> **Try it**
Show each line of the data below in which "none" occurs.

Available records section start

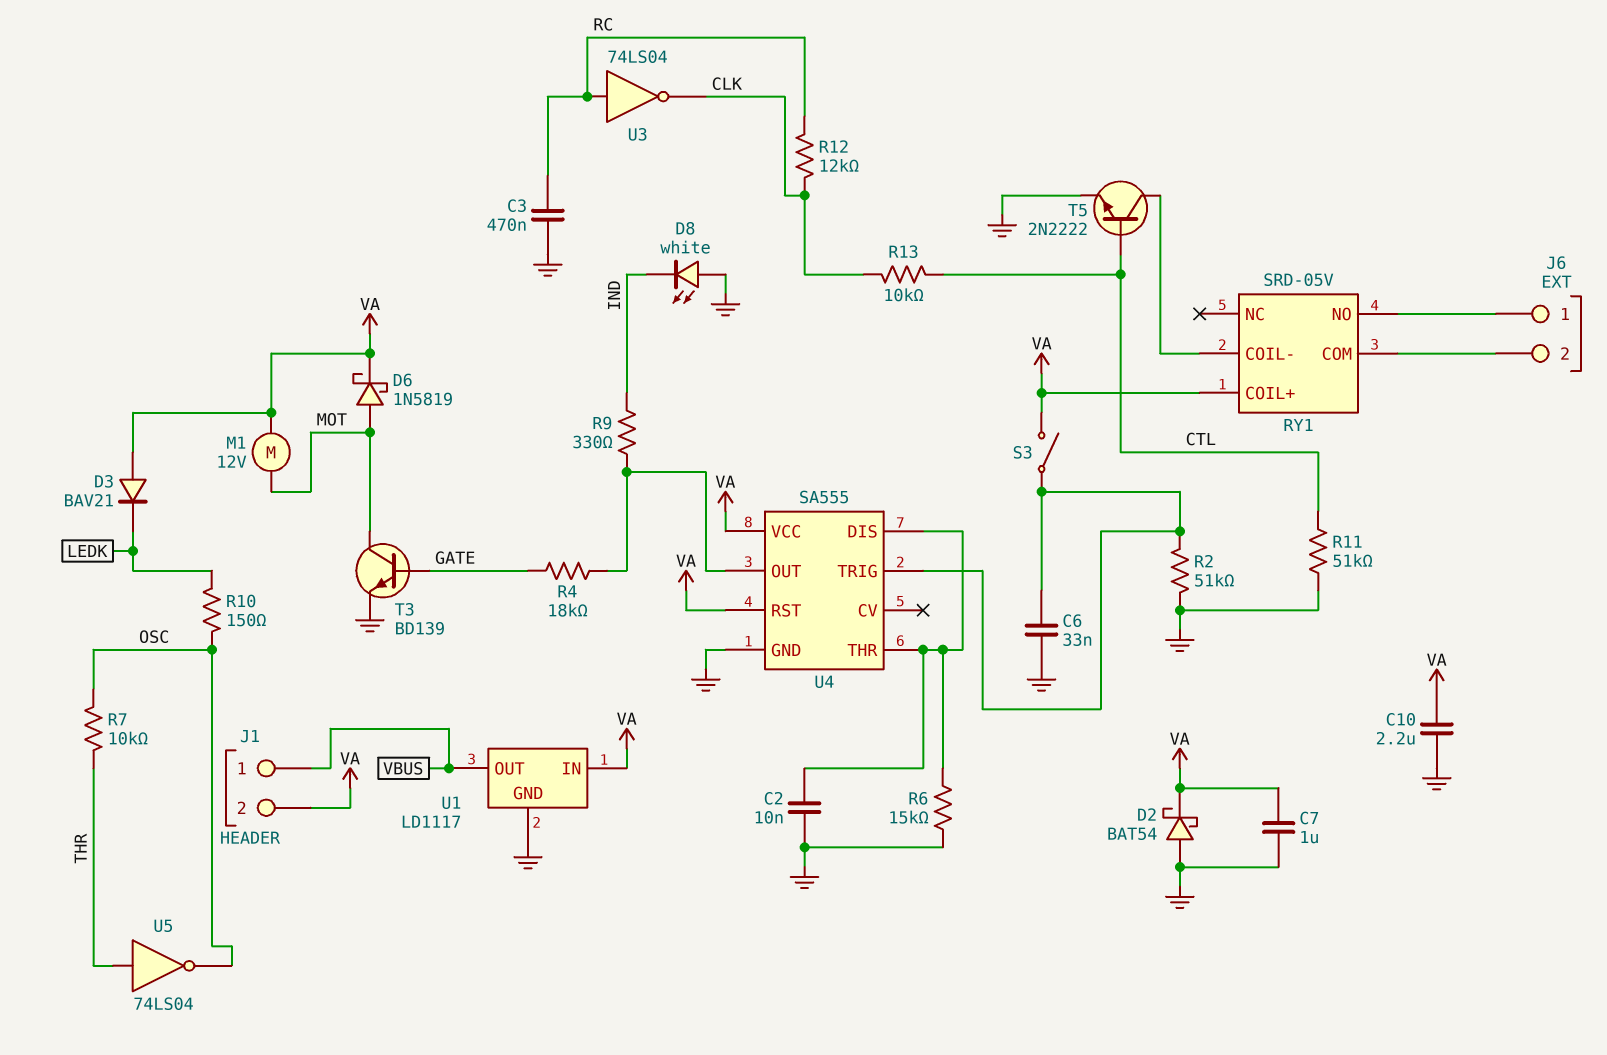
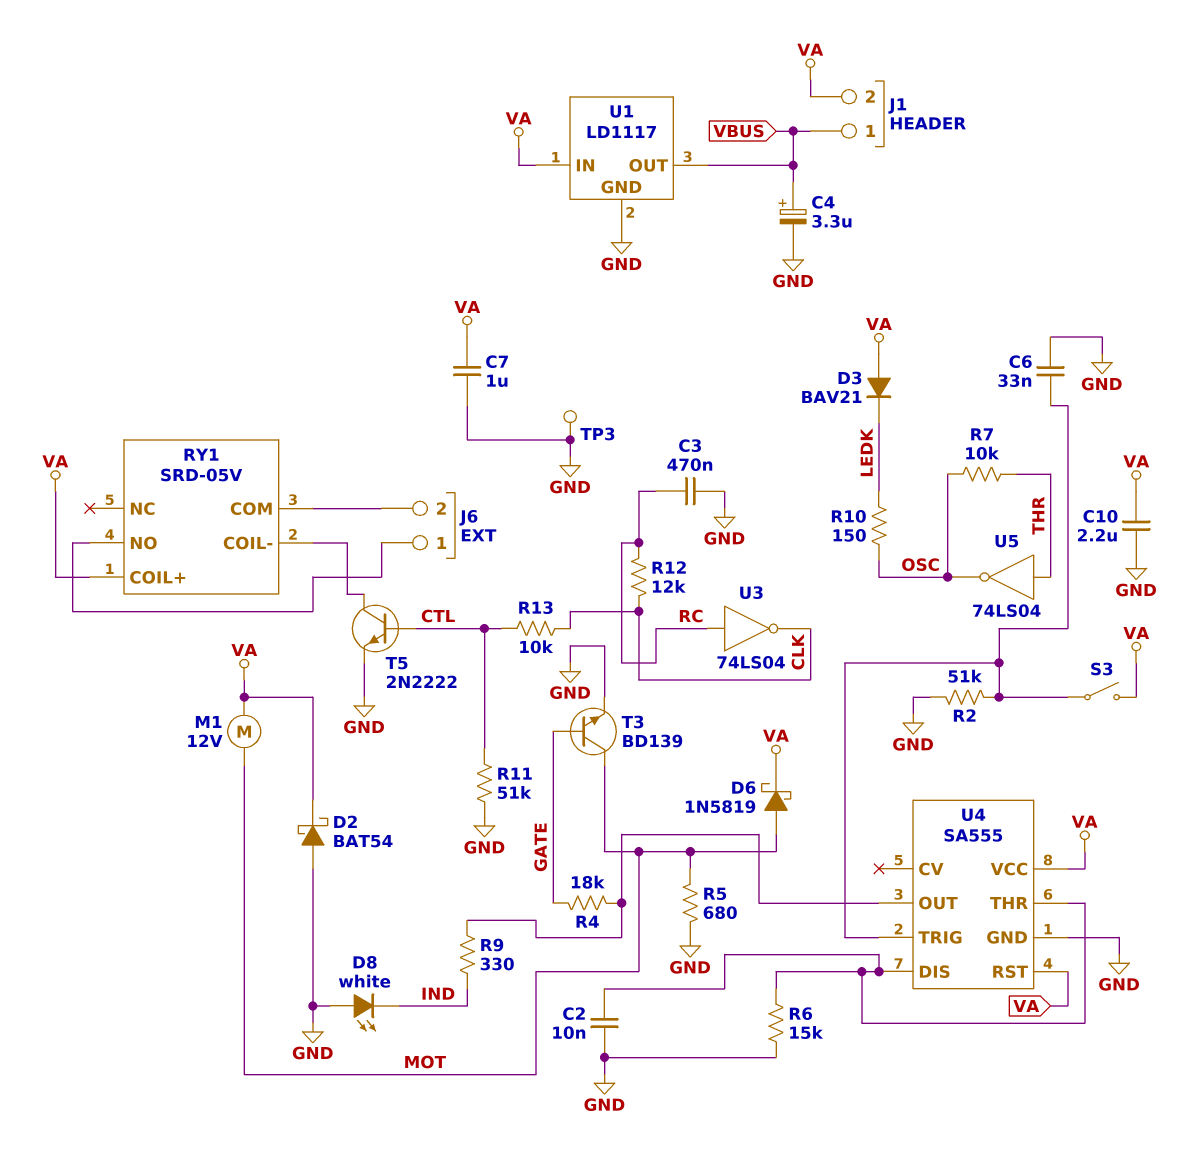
C4: none -> 3.3uF (plus VBUS, minus GND)
R5: none -> 680 (GND, MOT)
TP3: none -> test point (GND)

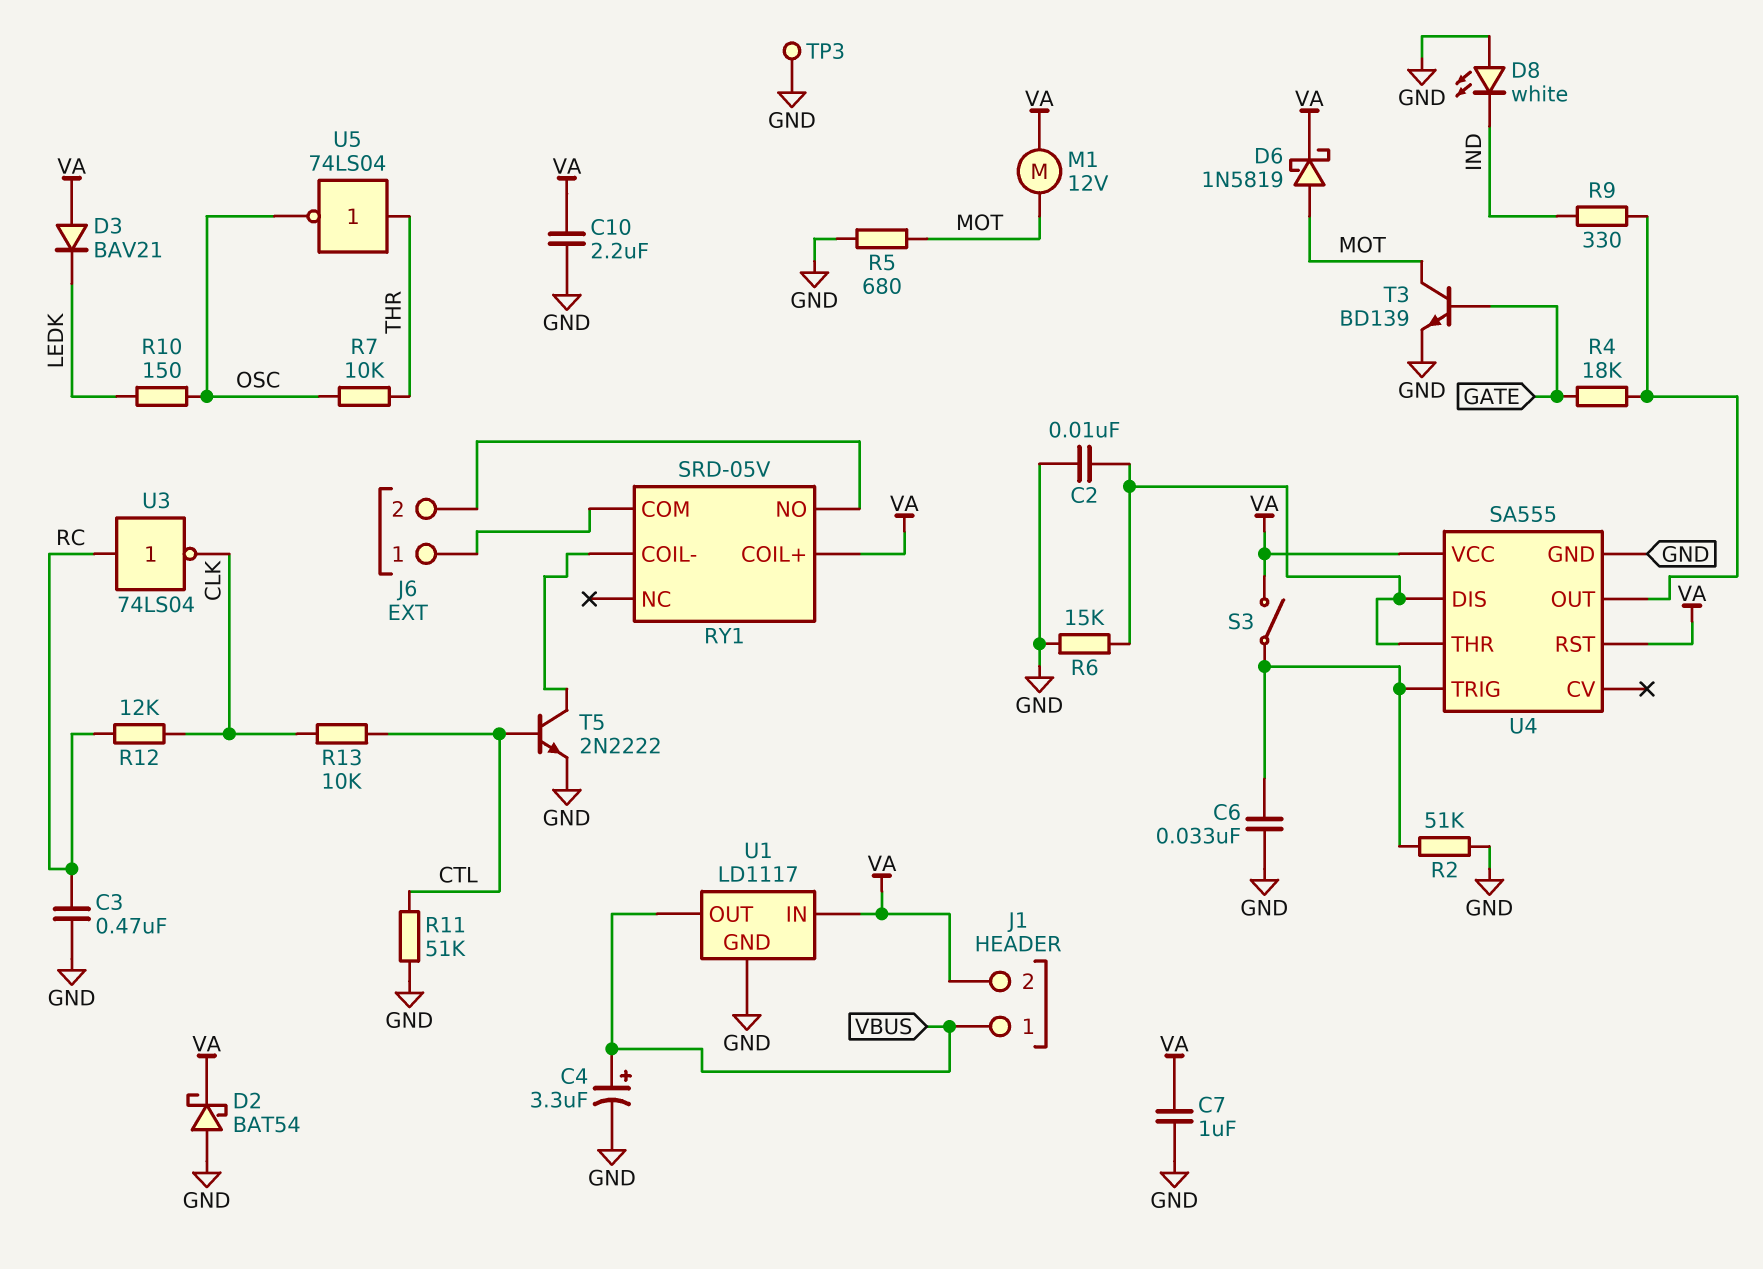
RY1 pin COM: J6/2 -> J6/1
RY1 pin NO: J6/1 -> J6/2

Available records section end

> **Response**
C4: none -> 3.3uF (plus VBUS, minus GND)
R5: none -> 680 (GND, MOT)
TP3: none -> test point (GND)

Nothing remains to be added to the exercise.